Records supplied section start
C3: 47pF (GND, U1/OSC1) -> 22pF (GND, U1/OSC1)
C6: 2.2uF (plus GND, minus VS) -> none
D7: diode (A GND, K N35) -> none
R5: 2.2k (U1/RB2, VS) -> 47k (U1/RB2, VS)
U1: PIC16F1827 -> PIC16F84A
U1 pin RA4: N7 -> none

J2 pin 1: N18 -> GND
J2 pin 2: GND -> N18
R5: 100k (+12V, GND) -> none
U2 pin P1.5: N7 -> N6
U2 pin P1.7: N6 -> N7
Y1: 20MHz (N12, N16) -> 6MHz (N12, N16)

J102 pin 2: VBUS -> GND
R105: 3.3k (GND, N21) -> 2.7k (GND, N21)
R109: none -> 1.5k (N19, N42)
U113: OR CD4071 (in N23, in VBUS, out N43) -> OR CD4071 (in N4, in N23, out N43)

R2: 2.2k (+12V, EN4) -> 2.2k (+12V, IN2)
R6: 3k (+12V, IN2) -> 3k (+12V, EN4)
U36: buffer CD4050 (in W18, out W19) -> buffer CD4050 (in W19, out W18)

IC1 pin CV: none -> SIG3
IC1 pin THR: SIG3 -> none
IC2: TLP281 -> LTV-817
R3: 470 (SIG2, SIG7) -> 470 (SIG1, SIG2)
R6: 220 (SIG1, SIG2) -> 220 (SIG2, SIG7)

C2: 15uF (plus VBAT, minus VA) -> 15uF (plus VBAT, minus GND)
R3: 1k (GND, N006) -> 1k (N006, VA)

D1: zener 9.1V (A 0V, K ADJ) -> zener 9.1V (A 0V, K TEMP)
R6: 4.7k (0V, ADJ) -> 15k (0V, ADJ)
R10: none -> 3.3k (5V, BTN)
Records supplied section end
What this task involves: Whenever a line of the data holds the string "none", pick that line out.

Task response:
C6: 2.2uF (plus GND, minus VS) -> none
D7: diode (A GND, K N35) -> none
U1 pin RA4: N7 -> none
R5: 100k (+12V, GND) -> none
R109: none -> 1.5k (N19, N42)
IC1 pin CV: none -> SIG3
IC1 pin THR: SIG3 -> none
R10: none -> 3.3k (5V, BTN)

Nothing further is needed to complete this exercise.